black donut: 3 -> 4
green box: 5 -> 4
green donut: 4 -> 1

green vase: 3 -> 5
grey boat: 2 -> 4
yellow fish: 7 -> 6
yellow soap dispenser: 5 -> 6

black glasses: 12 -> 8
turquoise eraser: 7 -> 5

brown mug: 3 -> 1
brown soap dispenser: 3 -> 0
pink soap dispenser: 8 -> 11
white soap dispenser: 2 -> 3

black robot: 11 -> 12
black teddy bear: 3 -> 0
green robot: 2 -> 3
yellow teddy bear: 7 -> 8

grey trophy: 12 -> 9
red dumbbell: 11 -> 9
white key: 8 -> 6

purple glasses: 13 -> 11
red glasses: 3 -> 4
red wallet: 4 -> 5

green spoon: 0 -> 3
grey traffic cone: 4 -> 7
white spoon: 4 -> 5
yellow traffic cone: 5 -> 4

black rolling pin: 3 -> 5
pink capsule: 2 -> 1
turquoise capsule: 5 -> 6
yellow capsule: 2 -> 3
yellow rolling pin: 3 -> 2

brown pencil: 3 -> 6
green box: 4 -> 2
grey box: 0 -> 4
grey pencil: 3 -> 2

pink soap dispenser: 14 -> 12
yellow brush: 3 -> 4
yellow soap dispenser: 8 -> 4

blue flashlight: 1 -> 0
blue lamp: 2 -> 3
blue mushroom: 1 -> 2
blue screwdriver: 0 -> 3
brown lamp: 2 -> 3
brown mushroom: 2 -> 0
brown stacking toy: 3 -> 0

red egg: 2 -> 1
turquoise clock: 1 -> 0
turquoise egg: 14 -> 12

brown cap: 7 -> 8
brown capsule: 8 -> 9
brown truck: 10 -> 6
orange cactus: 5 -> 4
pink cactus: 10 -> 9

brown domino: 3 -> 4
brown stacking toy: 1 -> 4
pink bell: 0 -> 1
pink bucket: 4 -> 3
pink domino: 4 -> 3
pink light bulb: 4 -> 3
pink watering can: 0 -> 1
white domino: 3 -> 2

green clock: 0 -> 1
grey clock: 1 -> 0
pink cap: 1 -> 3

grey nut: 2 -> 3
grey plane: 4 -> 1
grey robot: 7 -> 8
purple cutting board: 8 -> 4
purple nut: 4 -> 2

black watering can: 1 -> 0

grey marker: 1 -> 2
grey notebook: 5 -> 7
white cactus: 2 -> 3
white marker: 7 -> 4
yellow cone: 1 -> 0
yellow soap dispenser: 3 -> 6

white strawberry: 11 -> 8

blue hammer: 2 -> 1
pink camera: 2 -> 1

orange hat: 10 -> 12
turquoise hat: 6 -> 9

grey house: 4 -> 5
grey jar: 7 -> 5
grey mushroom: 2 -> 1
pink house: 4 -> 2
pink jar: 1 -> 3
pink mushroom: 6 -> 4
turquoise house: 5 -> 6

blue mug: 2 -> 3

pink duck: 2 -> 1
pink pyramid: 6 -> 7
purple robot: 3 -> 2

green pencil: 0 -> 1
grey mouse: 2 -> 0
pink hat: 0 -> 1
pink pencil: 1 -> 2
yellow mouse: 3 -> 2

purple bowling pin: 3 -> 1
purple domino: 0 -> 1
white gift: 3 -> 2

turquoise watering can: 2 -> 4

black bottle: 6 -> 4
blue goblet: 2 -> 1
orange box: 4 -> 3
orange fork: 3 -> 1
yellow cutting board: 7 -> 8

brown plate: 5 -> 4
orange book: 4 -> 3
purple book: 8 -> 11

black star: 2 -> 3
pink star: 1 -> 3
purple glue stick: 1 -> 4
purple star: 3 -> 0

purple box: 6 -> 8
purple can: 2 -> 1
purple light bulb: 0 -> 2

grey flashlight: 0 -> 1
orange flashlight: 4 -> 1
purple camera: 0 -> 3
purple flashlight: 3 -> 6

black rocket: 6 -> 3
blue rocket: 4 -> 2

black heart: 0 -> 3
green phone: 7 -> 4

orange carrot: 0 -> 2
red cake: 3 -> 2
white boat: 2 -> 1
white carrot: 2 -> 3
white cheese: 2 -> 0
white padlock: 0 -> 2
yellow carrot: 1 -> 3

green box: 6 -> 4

ASSIGNMENT =>
Once you reach the line that holds "purple flashlight: 3 -> 6", print it and every line after it through the end of the records, word for word.

EXERCISE RESPONSE =>
purple flashlight: 3 -> 6

black rocket: 6 -> 3
blue rocket: 4 -> 2

black heart: 0 -> 3
green phone: 7 -> 4

orange carrot: 0 -> 2
red cake: 3 -> 2
white boat: 2 -> 1
white carrot: 2 -> 3
white cheese: 2 -> 0
white padlock: 0 -> 2
yellow carrot: 1 -> 3

green box: 6 -> 4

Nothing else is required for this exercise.